▶ TASK: How many lines in the rows below contain the string "tuplet"? Case counts. Reply with the number only.

************

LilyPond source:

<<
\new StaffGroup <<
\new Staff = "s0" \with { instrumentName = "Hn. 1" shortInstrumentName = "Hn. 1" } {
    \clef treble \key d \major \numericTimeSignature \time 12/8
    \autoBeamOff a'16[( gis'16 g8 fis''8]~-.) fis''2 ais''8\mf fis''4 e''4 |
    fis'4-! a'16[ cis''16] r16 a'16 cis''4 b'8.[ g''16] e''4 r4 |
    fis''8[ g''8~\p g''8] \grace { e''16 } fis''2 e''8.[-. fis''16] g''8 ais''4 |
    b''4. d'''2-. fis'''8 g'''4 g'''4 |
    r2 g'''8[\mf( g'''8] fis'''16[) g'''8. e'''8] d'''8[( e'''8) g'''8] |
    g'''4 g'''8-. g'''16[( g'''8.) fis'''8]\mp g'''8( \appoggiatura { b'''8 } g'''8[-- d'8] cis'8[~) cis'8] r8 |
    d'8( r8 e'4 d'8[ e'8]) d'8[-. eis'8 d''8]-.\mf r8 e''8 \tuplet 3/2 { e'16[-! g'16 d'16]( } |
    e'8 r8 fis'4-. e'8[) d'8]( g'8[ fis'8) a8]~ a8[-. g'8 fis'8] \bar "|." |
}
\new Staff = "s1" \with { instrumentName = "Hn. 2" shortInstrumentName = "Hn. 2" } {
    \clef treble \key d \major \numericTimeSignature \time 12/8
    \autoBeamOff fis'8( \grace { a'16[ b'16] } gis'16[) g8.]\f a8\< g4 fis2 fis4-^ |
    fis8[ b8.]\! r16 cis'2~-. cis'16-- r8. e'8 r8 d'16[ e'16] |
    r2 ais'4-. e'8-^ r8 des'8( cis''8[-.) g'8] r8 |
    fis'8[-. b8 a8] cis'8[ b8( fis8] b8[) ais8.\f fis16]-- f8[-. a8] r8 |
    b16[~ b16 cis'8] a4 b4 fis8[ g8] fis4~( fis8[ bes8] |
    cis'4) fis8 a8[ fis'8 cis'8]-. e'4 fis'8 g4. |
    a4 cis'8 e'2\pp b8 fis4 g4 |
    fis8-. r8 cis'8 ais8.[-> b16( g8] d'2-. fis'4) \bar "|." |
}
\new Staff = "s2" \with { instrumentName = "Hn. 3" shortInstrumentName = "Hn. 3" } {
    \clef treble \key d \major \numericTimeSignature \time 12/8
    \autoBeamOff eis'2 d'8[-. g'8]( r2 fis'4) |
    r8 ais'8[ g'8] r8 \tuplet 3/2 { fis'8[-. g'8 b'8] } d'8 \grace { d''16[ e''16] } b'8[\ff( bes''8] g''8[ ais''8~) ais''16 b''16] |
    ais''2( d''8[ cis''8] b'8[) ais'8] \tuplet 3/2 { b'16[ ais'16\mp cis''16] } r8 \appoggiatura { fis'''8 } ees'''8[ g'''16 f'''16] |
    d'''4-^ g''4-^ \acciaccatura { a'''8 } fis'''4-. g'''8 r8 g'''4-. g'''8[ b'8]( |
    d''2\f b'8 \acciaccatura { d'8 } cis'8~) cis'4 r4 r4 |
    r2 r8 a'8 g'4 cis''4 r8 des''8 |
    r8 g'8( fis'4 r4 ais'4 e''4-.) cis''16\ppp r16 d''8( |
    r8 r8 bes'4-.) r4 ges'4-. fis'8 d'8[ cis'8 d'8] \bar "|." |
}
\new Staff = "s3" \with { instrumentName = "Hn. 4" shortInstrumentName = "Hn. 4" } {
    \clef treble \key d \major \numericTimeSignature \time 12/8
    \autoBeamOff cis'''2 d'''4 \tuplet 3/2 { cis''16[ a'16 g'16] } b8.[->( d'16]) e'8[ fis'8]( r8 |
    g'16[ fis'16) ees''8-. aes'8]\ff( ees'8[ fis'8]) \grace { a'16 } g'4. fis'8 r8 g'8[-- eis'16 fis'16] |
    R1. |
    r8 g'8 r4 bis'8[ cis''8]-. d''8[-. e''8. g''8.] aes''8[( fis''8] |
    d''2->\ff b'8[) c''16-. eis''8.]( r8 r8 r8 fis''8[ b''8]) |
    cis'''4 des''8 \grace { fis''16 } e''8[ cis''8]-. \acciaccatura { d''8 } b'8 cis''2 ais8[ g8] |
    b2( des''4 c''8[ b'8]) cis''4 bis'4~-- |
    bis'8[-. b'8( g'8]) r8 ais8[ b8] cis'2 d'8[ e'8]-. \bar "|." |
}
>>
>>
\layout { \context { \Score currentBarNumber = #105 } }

************

▶ FINAL RESULT: 4